━━━ Available data ━━━
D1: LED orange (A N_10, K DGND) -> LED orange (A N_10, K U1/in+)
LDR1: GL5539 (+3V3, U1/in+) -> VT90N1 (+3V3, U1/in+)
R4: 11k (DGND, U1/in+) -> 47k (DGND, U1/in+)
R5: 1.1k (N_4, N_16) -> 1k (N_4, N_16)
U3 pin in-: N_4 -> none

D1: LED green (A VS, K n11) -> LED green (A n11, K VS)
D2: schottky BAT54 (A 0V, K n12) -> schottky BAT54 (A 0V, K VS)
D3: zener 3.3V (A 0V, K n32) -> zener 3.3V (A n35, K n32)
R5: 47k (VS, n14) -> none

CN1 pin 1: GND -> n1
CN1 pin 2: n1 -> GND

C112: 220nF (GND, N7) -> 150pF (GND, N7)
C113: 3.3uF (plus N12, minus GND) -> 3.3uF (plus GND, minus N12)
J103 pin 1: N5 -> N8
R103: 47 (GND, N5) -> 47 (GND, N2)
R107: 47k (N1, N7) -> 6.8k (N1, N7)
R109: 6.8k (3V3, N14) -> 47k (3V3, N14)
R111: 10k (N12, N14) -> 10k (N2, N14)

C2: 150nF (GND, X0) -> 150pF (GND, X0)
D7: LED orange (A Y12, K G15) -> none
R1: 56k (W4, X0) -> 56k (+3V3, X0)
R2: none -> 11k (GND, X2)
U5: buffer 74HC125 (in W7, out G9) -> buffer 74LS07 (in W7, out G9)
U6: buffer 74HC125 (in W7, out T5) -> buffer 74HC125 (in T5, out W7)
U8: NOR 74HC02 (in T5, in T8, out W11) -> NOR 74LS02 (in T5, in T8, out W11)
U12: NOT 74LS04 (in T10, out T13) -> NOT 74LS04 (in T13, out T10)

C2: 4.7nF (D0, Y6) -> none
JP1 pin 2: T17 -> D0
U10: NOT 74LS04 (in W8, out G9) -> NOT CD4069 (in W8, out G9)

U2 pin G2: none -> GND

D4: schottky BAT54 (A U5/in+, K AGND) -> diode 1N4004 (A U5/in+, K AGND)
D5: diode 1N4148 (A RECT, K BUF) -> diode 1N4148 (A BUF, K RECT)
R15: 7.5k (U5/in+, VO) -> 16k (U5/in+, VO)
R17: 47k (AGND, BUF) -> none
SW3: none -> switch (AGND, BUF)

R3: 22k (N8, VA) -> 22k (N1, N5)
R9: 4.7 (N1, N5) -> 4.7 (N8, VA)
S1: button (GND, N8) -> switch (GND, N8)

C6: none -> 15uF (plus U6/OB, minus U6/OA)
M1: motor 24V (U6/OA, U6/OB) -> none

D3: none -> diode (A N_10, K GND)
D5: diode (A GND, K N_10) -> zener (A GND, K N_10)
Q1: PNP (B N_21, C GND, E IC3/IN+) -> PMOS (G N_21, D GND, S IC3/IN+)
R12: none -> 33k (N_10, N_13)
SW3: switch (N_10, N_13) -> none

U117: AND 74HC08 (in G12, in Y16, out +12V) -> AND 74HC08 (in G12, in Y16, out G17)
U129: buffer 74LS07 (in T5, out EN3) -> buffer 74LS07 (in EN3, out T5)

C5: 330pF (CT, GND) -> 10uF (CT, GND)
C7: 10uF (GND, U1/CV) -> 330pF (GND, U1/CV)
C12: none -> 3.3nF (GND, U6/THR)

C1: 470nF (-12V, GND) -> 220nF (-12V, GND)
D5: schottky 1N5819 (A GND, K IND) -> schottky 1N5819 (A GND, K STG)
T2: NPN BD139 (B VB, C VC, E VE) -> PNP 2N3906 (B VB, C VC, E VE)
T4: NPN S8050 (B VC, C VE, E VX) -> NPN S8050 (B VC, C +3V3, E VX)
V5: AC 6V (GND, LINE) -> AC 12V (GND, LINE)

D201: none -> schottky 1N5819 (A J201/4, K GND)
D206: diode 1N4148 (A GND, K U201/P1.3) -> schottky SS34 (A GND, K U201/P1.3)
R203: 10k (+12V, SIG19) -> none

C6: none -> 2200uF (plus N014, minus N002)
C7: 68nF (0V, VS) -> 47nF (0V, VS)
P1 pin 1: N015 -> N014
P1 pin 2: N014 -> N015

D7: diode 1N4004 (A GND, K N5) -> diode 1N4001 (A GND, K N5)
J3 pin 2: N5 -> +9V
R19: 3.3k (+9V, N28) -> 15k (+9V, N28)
━━━
All that belongs in the answer is the run of lines above from the line containing "J103 pin 1: N5 -> N8" through the line containing "U8: NOR 74HC02", exactly as written.

J103 pin 1: N5 -> N8
R103: 47 (GND, N5) -> 47 (GND, N2)
R107: 47k (N1, N7) -> 6.8k (N1, N7)
R109: 6.8k (3V3, N14) -> 47k (3V3, N14)
R111: 10k (N12, N14) -> 10k (N2, N14)

C2: 150nF (GND, X0) -> 150pF (GND, X0)
D7: LED orange (A Y12, K G15) -> none
R1: 56k (W4, X0) -> 56k (+3V3, X0)
R2: none -> 11k (GND, X2)
U5: buffer 74HC125 (in W7, out G9) -> buffer 74LS07 (in W7, out G9)
U6: buffer 74HC125 (in W7, out T5) -> buffer 74HC125 (in T5, out W7)
U8: NOR 74HC02 (in T5, in T8, out W11) -> NOR 74LS02 (in T5, in T8, out W11)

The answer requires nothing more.